= ASSIGNED TASK =
Would you reproduce exactly the lines below from the one holding "brown box [294,686,352,745]" through the one holding "yellow apple [604,530,652,576]", inclusive, and no others?

= THE INPUT =
-=-=-=-=-

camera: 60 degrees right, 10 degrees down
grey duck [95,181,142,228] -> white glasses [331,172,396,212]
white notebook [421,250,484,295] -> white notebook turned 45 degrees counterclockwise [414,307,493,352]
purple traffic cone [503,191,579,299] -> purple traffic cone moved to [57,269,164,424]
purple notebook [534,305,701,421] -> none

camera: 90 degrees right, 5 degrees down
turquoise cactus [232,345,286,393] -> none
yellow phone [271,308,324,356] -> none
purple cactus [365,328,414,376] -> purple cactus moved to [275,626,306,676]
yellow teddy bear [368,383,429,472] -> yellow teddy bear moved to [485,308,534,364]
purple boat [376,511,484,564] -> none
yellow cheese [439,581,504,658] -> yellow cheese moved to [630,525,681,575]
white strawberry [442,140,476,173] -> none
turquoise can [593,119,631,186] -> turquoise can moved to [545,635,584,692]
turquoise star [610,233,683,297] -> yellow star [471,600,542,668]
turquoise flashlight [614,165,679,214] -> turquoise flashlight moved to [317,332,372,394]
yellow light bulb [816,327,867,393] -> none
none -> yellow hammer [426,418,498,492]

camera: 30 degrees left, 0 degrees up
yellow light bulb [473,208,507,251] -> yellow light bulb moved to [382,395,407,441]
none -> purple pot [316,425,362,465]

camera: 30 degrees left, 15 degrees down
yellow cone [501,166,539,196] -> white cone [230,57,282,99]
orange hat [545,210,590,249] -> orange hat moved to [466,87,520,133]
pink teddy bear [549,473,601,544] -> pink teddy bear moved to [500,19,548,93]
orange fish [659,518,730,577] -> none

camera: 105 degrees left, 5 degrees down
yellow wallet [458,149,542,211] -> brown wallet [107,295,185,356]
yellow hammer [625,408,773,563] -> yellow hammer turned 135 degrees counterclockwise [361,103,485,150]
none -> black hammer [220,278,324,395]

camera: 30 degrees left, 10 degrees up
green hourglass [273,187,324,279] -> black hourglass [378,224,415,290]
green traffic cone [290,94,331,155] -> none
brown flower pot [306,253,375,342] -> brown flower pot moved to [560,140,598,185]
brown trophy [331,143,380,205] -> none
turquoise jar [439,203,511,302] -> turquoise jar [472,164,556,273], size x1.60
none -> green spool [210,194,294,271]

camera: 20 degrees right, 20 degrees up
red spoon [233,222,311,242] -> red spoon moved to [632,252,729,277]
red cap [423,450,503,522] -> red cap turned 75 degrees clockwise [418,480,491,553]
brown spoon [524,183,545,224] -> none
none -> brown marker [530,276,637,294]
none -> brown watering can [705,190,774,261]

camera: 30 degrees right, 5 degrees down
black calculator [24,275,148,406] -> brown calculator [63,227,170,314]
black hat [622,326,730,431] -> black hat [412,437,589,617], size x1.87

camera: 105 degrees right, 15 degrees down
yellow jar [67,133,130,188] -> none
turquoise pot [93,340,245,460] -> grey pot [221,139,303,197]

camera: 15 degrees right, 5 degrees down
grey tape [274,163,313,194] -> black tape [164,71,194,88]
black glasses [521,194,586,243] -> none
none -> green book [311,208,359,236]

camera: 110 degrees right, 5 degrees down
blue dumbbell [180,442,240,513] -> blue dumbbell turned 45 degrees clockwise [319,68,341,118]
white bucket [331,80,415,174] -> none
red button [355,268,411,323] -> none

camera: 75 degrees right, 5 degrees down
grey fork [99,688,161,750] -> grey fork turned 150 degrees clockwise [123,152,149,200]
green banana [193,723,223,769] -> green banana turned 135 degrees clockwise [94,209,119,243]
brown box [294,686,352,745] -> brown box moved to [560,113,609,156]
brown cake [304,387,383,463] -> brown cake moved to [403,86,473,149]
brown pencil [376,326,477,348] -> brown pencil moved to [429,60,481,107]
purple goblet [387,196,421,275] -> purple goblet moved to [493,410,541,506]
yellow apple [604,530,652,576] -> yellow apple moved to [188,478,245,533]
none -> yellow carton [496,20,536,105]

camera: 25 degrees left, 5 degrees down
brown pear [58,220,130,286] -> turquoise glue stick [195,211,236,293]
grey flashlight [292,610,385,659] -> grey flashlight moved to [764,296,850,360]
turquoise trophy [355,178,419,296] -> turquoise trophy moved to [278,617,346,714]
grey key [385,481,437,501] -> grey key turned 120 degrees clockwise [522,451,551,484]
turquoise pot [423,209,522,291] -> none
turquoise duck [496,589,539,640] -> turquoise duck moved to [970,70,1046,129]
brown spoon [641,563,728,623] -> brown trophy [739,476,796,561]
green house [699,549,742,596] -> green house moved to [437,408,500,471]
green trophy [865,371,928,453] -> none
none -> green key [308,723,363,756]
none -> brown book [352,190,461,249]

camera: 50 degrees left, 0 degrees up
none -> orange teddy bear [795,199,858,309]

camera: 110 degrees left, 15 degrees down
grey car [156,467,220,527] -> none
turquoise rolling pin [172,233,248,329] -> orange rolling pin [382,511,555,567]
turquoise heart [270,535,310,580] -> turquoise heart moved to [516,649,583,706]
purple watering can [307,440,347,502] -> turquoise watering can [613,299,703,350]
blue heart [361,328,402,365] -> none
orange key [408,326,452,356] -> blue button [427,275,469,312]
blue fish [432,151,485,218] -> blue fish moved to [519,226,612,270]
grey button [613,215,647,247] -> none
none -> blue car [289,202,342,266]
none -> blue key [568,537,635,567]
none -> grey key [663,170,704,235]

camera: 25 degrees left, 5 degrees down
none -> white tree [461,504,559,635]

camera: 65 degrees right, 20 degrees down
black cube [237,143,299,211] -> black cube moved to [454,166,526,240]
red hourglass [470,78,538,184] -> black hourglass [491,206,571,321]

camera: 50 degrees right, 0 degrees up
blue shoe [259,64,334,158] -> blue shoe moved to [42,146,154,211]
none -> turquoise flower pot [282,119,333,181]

-=-=-=-=-

= WRITTEN REPLY =
brown box [294,686,352,745] -> brown box moved to [560,113,609,156]
brown cake [304,387,383,463] -> brown cake moved to [403,86,473,149]
brown pencil [376,326,477,348] -> brown pencil moved to [429,60,481,107]
purple goblet [387,196,421,275] -> purple goblet moved to [493,410,541,506]
yellow apple [604,530,652,576] -> yellow apple moved to [188,478,245,533]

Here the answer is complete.